- Task item: If a line in the data holds "cone", copy that line out in full.

╭─ Extracted data

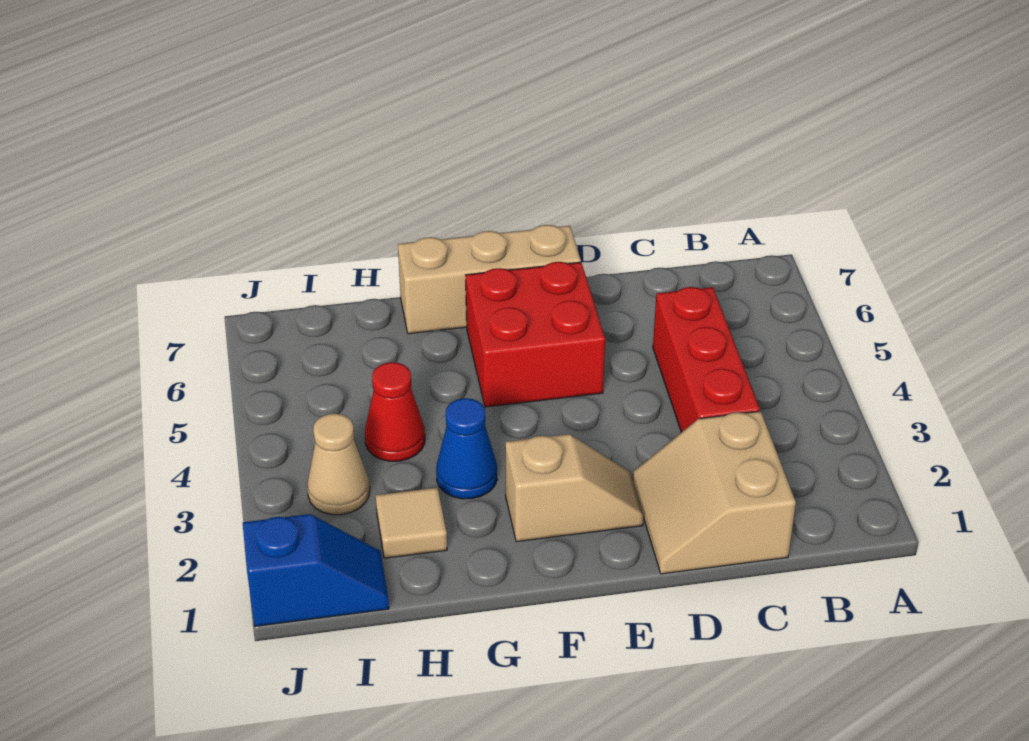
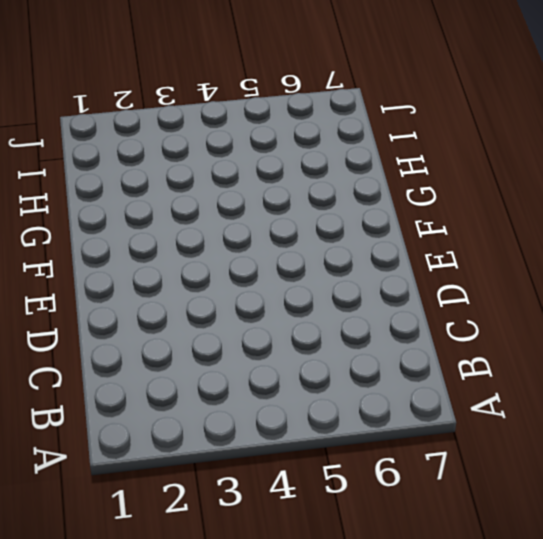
none -> tan slope C1:D2 level 1 top C
none -> red brick C3:C5 level 1

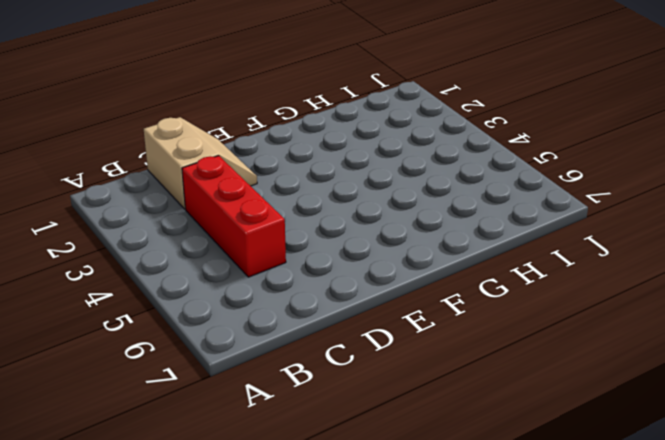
none -> tan slope E2:F2 level 1 top F
none -> red brick E5:F6 level 1

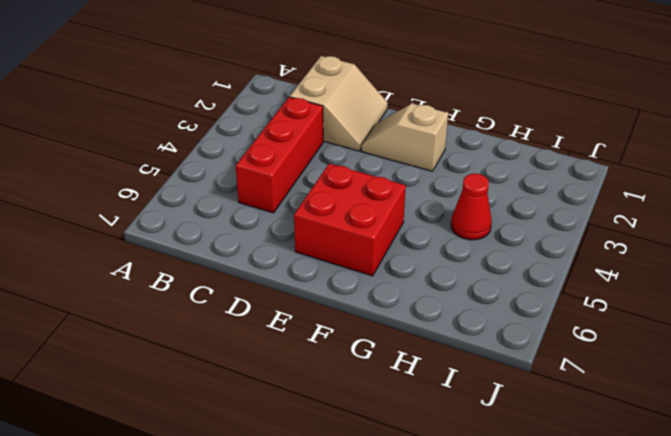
none -> tan brick E7:G7 level 1
none -> blue cone G3 level 1

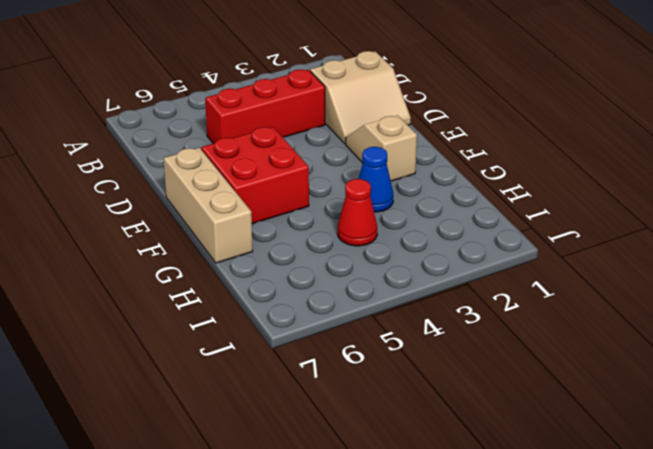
none -> tan tile H2 level 1
none -> blue slope I1:J1 level 1 top J

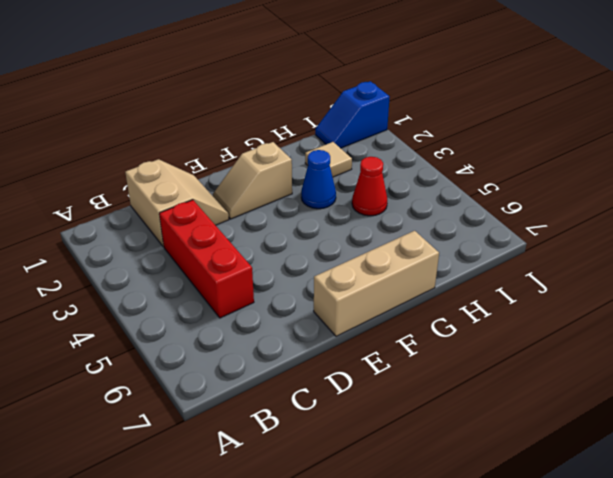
none -> red brick E5:F6 level 1
none -> tan cone I3 level 1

╰─

- Result of the exercise:
none -> blue cone G3 level 1
none -> tan cone I3 level 1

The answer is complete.